- Work task
From the entries, copy every line that carries the string "orange".

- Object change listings

_____

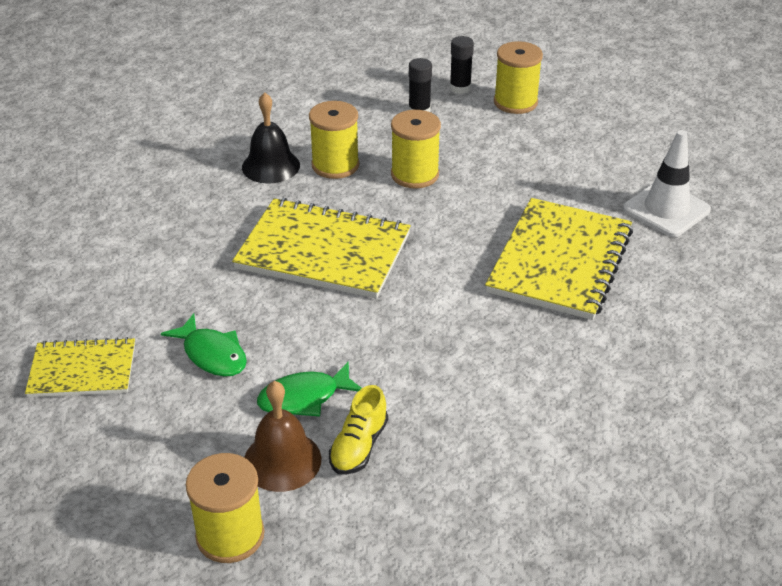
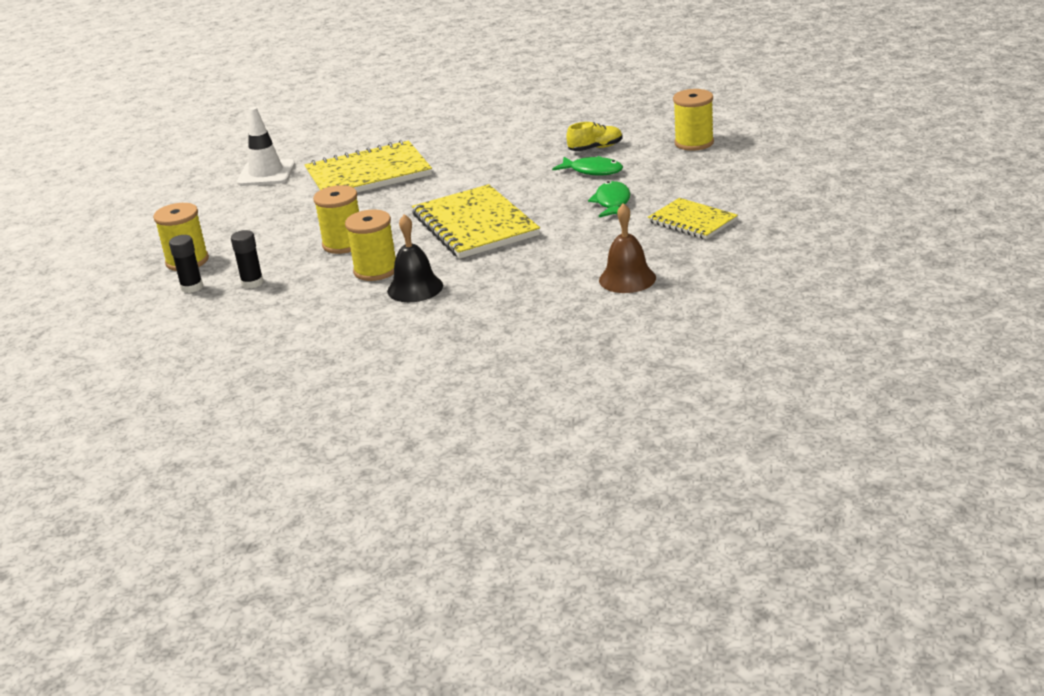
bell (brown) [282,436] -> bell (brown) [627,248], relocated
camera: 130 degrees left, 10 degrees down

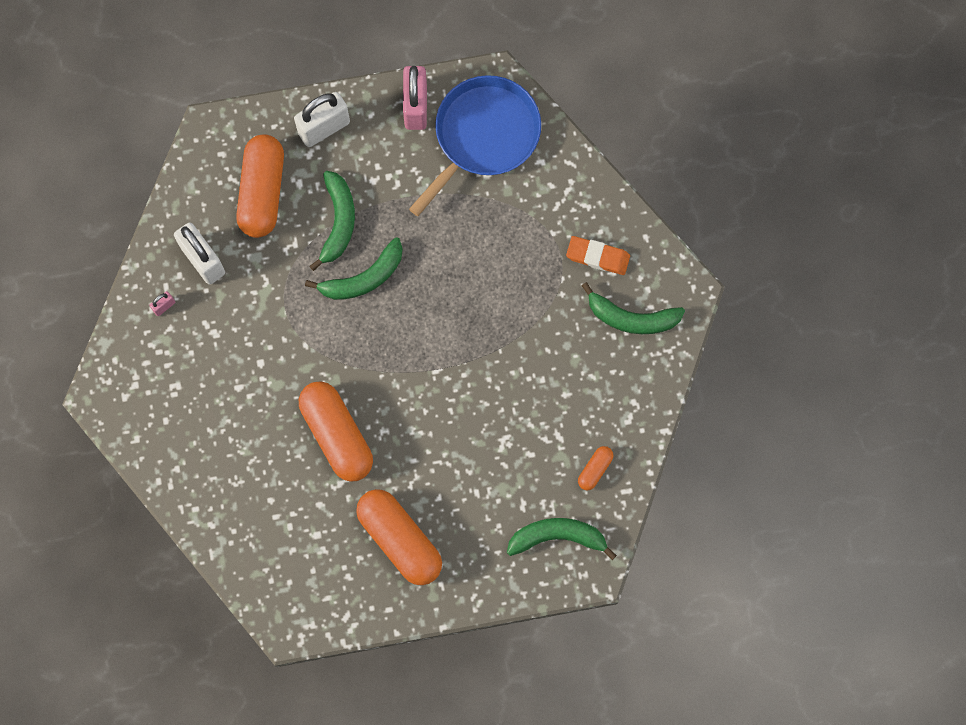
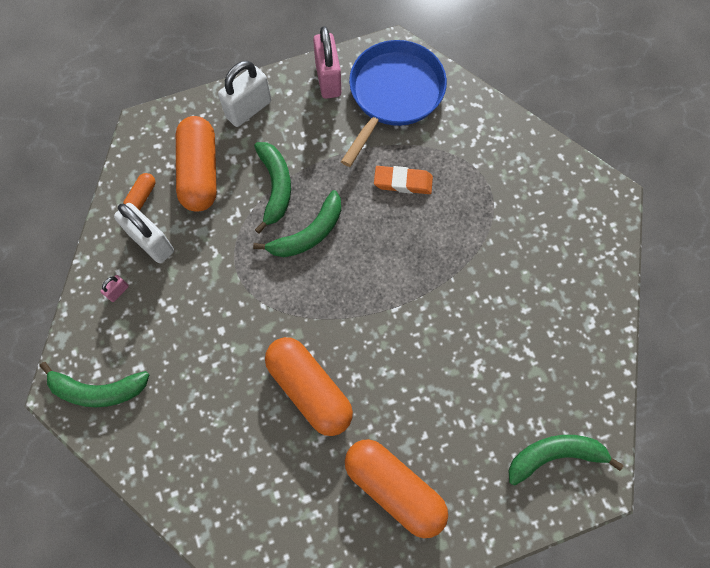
eraser (orange) [598,255] -> eraser (orange) [403,180], relocated
capsule (orange) [596,468] -> capsule (orange) [139,191], relocated
banana (green) [633,308] -> banana (green) [94,384], relocated
camera: 10 degrees left, 5 degrees down

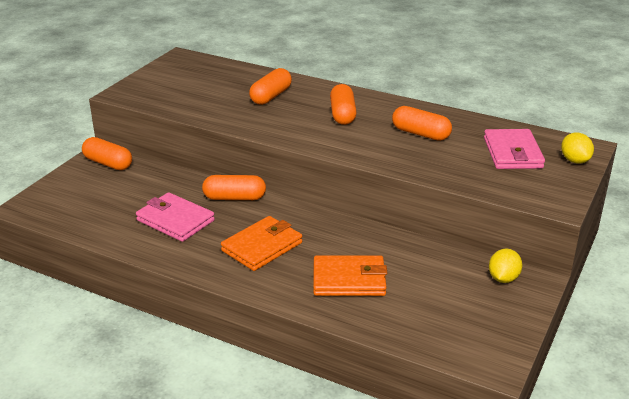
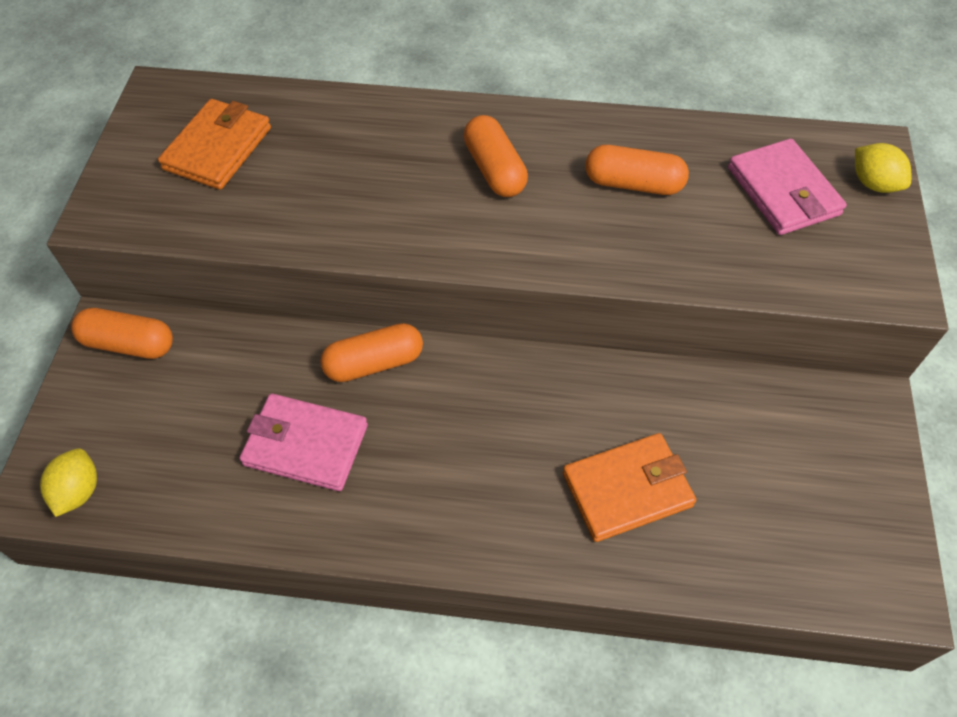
wallet (orange) [261,243] -> wallet (orange) [214,144], relocated
capsule (orange) [270,86] -> none
lemon (yellow) [505,265] -> lemon (yellow) [68,482], relocated
camera: 20 degrees left, 25 degrees up

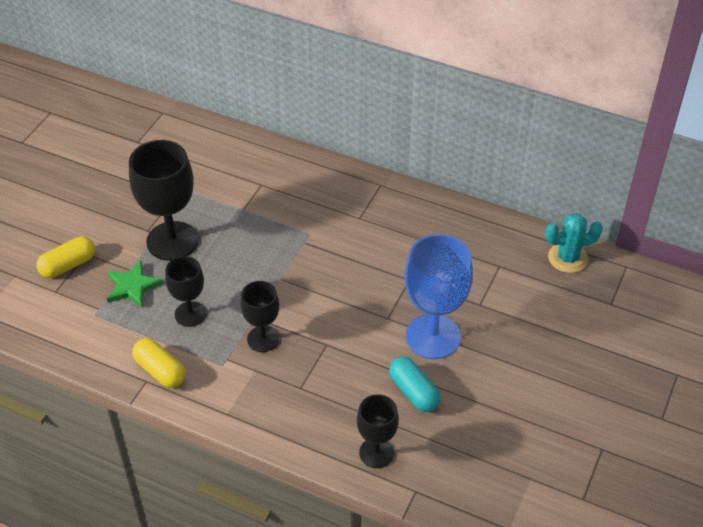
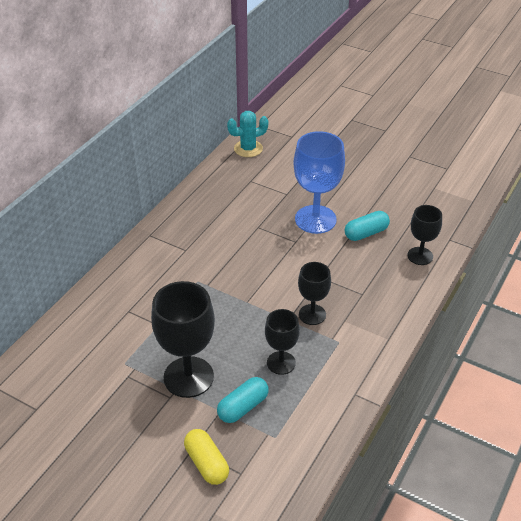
star (green) [135,284] -> capsule (turquoise) [243,400]
capsule (yellow) [159,363] -> none
cactus (turquoise) [574,243] -> cactus (turquoise) [248,134], 75 degrees clockwise
camera: 85 degrees left, 5 degrees down

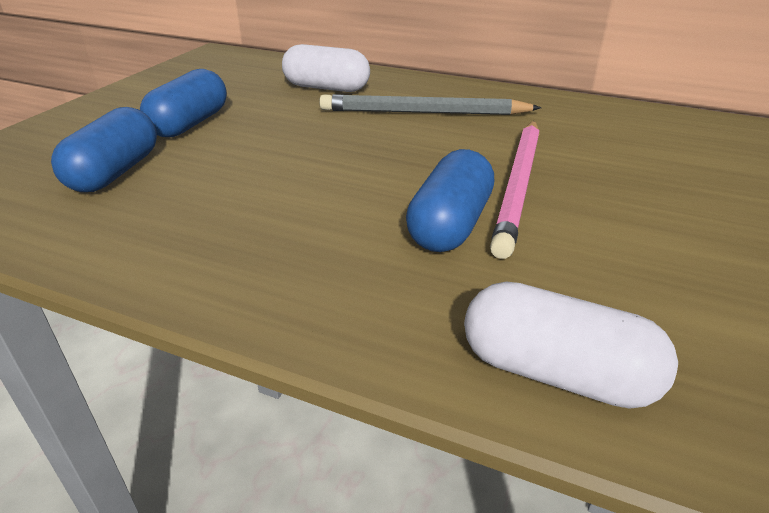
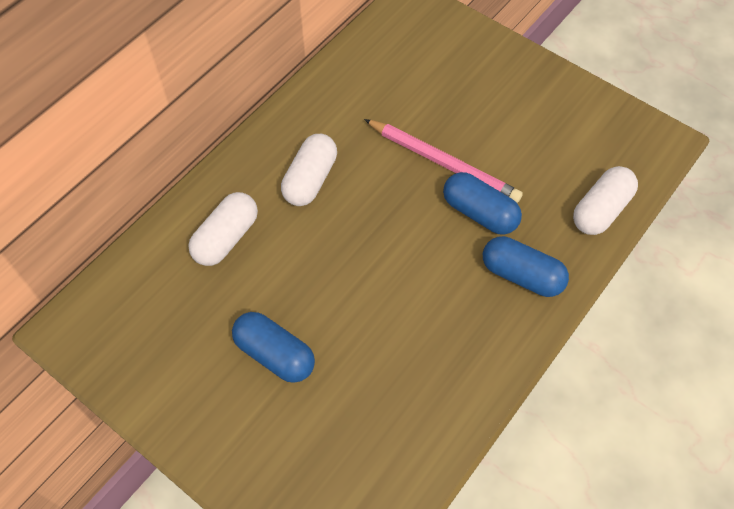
capsule (blue) [104,149] -> capsule (blue) [526,266], relocated
pencil (grey) [430,104] -> capsule (white) [309,170]
camera: 75 degrees left, 25 degrees up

_____

- Result for this task
eraser (orange) [598,255] -> eraser (orange) [403,180], relocated
capsule (orange) [596,468] -> capsule (orange) [139,191], relocated
wallet (orange) [261,243] -> wallet (orange) [214,144], relocated
capsule (orange) [270,86] -> none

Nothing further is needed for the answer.